**Given records:**
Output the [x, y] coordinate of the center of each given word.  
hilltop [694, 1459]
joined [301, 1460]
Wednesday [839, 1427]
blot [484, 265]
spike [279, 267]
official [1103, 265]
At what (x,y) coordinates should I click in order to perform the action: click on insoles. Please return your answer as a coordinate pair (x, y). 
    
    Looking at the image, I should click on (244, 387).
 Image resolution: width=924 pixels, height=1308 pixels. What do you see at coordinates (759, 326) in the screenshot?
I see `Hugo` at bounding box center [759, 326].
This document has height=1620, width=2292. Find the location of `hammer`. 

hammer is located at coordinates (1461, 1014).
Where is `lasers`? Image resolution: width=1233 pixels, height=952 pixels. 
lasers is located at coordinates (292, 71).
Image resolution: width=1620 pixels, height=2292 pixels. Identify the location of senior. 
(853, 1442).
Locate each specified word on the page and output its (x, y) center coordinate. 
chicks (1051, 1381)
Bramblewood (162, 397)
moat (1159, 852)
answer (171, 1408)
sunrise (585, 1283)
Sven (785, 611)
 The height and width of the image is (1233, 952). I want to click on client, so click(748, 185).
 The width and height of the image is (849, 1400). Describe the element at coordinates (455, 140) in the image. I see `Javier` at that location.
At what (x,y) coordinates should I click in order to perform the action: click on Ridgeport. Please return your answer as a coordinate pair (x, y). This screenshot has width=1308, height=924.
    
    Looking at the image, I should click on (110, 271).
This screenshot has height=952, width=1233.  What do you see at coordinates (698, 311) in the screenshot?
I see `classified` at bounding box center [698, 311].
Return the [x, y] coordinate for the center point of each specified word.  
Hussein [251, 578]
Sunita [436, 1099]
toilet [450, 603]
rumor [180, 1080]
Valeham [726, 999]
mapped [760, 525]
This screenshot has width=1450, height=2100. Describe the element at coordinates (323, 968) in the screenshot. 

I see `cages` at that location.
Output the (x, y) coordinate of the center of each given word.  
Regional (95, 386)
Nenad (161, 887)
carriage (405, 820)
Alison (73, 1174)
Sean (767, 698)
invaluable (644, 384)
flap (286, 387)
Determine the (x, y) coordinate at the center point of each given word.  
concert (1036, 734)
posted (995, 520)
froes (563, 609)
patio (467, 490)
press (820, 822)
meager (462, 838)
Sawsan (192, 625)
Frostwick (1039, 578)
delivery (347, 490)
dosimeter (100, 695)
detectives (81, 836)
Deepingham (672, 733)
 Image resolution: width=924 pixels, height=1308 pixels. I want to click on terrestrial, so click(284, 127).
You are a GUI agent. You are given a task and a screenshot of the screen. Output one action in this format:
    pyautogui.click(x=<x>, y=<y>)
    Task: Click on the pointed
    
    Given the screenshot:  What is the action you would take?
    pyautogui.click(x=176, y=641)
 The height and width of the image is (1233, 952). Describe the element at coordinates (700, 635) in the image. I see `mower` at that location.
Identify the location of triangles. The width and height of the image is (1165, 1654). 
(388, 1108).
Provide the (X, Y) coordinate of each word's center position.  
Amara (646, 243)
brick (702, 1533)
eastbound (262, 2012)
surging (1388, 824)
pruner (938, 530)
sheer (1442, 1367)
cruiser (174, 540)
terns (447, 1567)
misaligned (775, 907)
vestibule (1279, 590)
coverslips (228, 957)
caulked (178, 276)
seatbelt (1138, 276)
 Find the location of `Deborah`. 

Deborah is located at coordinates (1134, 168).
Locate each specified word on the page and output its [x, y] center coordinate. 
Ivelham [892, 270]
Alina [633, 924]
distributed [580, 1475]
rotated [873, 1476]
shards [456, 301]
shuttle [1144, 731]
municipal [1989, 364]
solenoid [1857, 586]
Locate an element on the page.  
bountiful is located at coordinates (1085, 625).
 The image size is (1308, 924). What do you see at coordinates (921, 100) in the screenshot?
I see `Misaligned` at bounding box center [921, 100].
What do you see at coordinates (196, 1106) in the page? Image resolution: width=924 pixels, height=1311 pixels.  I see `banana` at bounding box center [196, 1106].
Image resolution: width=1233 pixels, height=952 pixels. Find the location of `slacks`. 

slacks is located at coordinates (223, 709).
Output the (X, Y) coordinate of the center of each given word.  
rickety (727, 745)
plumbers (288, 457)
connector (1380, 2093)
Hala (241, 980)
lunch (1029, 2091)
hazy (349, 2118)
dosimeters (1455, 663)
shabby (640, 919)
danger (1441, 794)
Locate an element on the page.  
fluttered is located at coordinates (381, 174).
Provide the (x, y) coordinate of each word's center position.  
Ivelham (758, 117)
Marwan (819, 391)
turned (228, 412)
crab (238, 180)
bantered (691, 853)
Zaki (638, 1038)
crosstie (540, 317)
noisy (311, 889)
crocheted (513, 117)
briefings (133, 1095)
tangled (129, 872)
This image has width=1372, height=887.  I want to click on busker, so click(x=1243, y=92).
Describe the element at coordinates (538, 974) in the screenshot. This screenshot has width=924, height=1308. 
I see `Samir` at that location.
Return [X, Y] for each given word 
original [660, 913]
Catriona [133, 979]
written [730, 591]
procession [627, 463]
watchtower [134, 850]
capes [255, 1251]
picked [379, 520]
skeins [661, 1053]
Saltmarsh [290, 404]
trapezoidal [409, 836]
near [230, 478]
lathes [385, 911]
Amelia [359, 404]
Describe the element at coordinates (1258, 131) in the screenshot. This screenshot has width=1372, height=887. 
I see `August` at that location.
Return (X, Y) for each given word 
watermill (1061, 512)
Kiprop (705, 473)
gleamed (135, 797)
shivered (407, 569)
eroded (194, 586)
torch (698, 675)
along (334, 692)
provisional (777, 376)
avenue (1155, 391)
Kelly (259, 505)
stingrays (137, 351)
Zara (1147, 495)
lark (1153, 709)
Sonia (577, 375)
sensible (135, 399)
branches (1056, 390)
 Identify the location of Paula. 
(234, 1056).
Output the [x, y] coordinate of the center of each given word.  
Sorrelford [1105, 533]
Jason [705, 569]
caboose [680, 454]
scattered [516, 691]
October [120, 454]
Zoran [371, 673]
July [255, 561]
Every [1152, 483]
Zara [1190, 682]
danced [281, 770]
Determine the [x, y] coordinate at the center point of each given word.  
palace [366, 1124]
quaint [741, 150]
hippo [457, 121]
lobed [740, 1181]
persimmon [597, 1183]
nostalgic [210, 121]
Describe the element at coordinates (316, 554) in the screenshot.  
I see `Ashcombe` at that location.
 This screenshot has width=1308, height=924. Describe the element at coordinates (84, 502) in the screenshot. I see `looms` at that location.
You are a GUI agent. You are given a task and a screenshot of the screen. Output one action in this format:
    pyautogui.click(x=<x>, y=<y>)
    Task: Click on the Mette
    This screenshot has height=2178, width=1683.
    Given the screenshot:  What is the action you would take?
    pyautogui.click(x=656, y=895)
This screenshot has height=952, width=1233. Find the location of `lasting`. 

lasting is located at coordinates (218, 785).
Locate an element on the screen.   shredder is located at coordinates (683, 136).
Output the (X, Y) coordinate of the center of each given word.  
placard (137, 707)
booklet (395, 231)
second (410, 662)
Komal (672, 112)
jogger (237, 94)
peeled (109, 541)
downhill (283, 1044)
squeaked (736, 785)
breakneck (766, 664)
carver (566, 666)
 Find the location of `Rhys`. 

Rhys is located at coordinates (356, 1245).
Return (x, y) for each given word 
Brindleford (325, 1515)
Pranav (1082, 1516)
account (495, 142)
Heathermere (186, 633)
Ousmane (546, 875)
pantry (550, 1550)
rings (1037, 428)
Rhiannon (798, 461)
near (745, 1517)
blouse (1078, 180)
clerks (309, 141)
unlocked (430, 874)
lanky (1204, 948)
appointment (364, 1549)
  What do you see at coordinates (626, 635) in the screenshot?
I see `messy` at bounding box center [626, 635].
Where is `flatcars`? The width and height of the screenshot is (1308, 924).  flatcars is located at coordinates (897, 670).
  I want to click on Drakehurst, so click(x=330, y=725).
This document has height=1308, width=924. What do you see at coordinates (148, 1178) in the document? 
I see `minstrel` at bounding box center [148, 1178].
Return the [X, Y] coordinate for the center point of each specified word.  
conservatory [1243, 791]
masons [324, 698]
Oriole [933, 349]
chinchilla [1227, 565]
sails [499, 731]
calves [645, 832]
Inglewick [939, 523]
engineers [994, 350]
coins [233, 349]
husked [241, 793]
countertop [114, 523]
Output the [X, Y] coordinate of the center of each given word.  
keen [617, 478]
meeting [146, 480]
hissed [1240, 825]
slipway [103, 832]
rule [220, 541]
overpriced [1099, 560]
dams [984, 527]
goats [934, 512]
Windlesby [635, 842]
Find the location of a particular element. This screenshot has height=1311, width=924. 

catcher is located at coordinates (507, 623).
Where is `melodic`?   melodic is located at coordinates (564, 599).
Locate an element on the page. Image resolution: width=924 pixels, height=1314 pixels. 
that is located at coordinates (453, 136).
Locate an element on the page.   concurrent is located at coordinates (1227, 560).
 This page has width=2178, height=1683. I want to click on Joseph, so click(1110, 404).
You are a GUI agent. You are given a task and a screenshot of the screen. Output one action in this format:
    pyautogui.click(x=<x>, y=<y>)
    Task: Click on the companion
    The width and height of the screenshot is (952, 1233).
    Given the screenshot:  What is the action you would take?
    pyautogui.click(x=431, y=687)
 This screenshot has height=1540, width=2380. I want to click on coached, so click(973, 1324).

**Short exercise:**
Copy out everything from the line containing "patio (467, 490)" down to the line containing "Hala (241, 980)" in the records, both of those lines included, keeping each line unchanged.

**Solution to this exercise:**
patio (467, 490)
press (820, 822)
meager (462, 838)
Sawsan (192, 625)
Frostwick (1039, 578)
delivery (347, 490)
dosimeter (100, 695)
detectives (81, 836)
Deepingham (672, 733)
 Image resolution: width=924 pixels, height=1308 pixels. I want to click on terrestrial, so click(284, 127).
You are a GUI agent. You are given a task and a screenshot of the screen. Output one action in this format:
    pyautogui.click(x=<x>, y=<y>)
    Task: Click on the pointed
    
    Given the screenshot:  What is the action you would take?
    pyautogui.click(x=176, y=641)
 The height and width of the image is (1233, 952). Describe the element at coordinates (700, 635) in the image. I see `mower` at that location.
Identify the location of triangles. The width and height of the image is (1165, 1654). 
(388, 1108).
Provide the (X, Y) coordinate of each word's center position.  
Amara (646, 243)
brick (702, 1533)
eastbound (262, 2012)
surging (1388, 824)
pruner (938, 530)
sheer (1442, 1367)
cruiser (174, 540)
terns (447, 1567)
misaligned (775, 907)
vestibule (1279, 590)
coverslips (228, 957)
caulked (178, 276)
seatbelt (1138, 276)
 Find the location of `Deborah`. 

Deborah is located at coordinates (1134, 168).
Locate each specified word on the page and output its [x, y] center coordinate. 
Ivelham [892, 270]
Alina [633, 924]
distributed [580, 1475]
rotated [873, 1476]
shards [456, 301]
shuttle [1144, 731]
municipal [1989, 364]
solenoid [1857, 586]
Locate an element on the page.  
bountiful is located at coordinates (1085, 625).
 The image size is (1308, 924). What do you see at coordinates (921, 100) in the screenshot?
I see `Misaligned` at bounding box center [921, 100].
What do you see at coordinates (196, 1106) in the page? Image resolution: width=924 pixels, height=1311 pixels.  I see `banana` at bounding box center [196, 1106].
Image resolution: width=1233 pixels, height=952 pixels. Find the location of `slacks`. 

slacks is located at coordinates (223, 709).
Output the (X, Y) coordinate of the center of each given word.  
rickety (727, 745)
plumbers (288, 457)
connector (1380, 2093)
Hala (241, 980)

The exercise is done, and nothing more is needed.